[Object matching data]
-*-*-

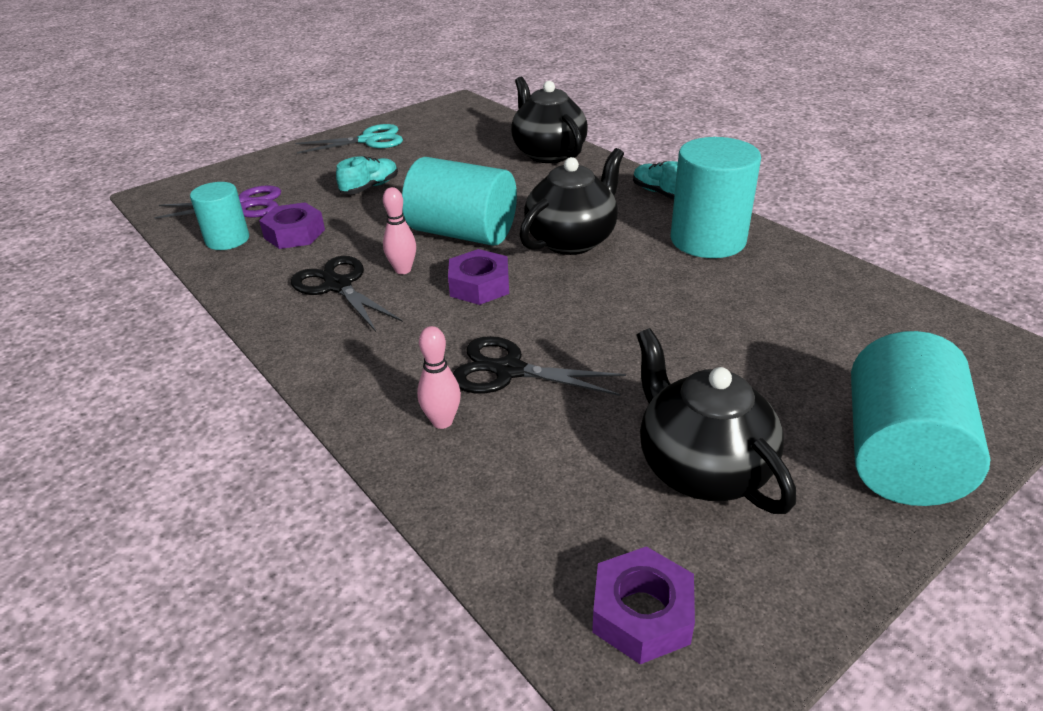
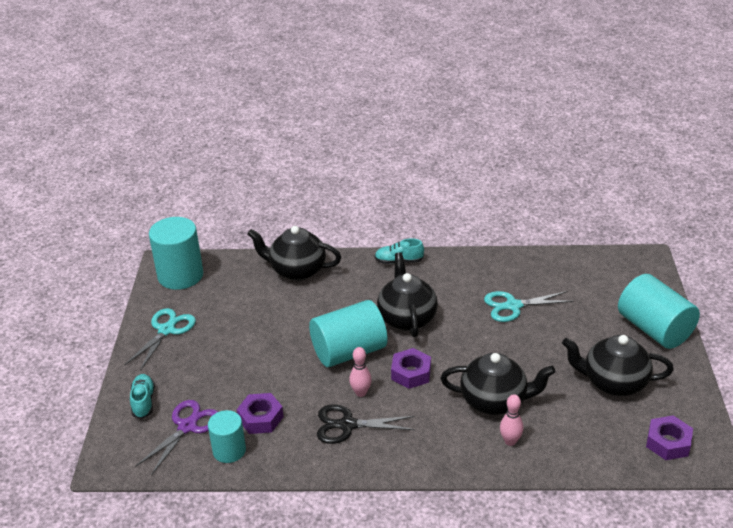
camera: 50 degrees left, 0 degrees up
(370, 187) = (240, 361): turquoise shoe -> turquoise shoe (143, 402)
(508, 370) = (495, 401): black scissors -> black teapot
(707, 240) = (461, 276): turquoise cylinder -> turquoise cylinder (180, 275)
(717, 299) = (513, 306): none -> turquoise scissors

-*-*-

Write out every line above exactly as it is, leaving out the pictures.

* [Solution to this task]
camera: 50 degrees left, 0 degrees up
(370, 187) = (240, 361): turquoise shoe -> turquoise shoe (143, 402)
(508, 370) = (495, 401): black scissors -> black teapot
(707, 240) = (461, 276): turquoise cylinder -> turquoise cylinder (180, 275)
(717, 299) = (513, 306): none -> turquoise scissors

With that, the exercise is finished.